Return each line of the listing that has the word "brick" in it.
:: GIVEN DATA
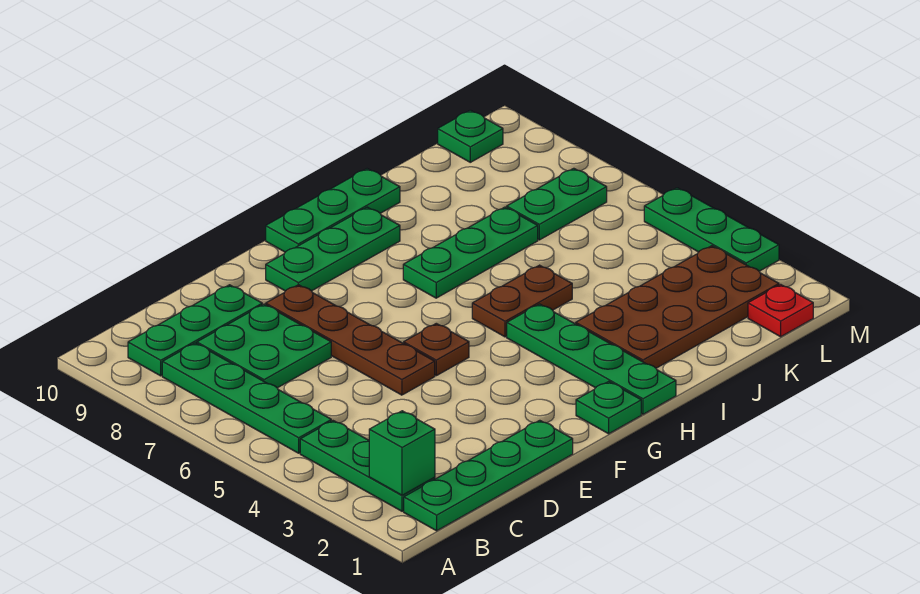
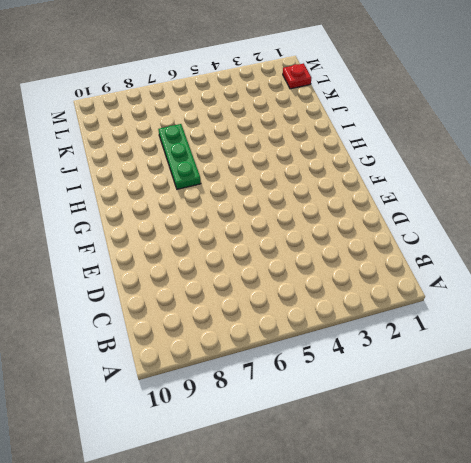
none -> green plate B1:E1 level 1
none -> green plate B2:B4 level 1
none -> green plate B5:B8 level 1

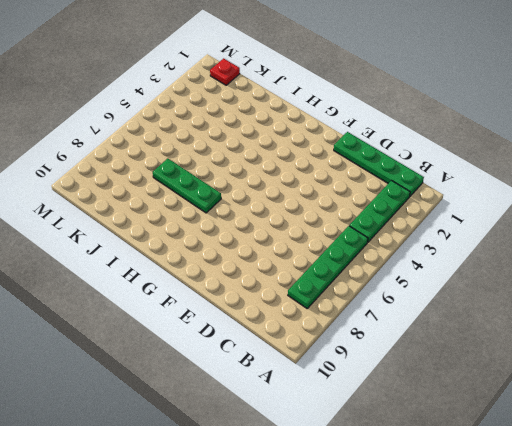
none -> green plate B9:D9 level 1
none -> green plate C7:D8 level 1
none -> brown plate E5:E8 level 1

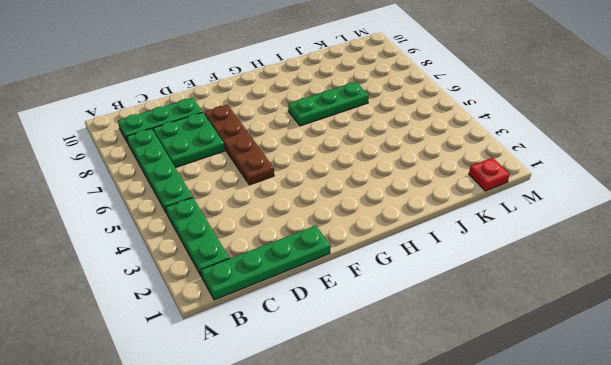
none -> brown plate F5 level 1
none -> green plate F9:H9 level 1
none -> green plate G1 level 1

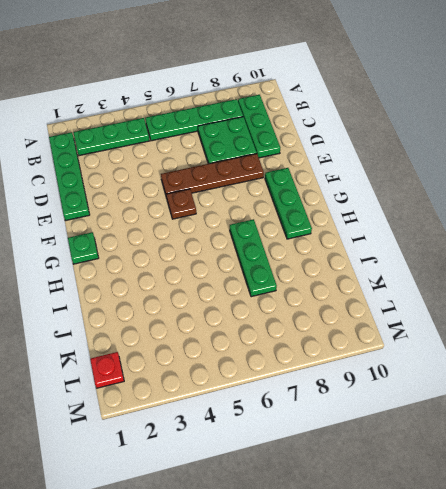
none -> green plate G10:I10 level 1
none -> green plate H1:H4 level 1
none -> brown plate H5:I5 level 1

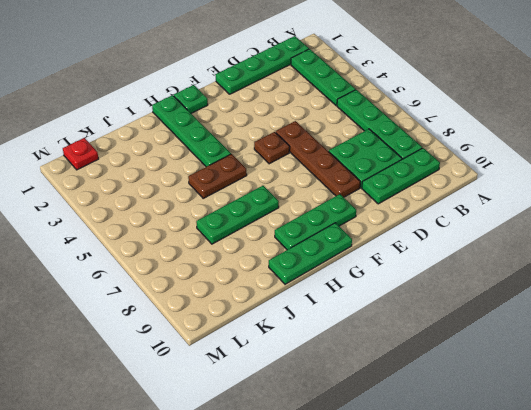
none -> brown plate I2:L3 level 1
none -> green plate K7:L7 level 1
none -> green plate L10 level 1

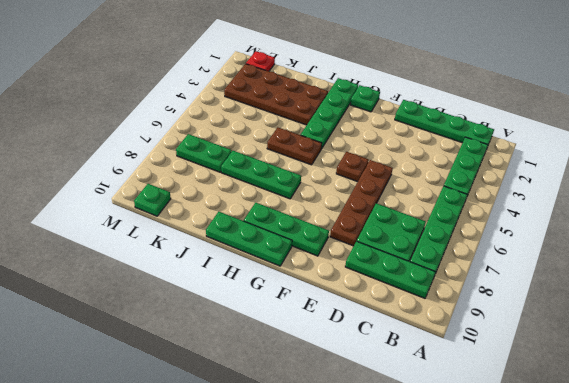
none -> green plate M3:M5 level 1
none -> green brick B2 level 2

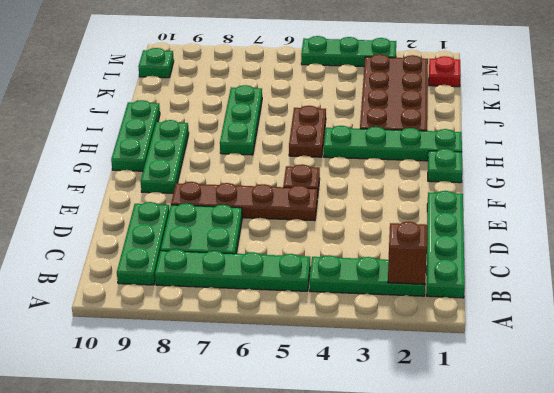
brown brick B2 level 2 -> green brick B2 level 2
none -> green plate K7:L7 level 1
::::
▶ **OUTPUT OF THE EXERCISE**:
none -> green brick B2 level 2
brown brick B2 level 2 -> green brick B2 level 2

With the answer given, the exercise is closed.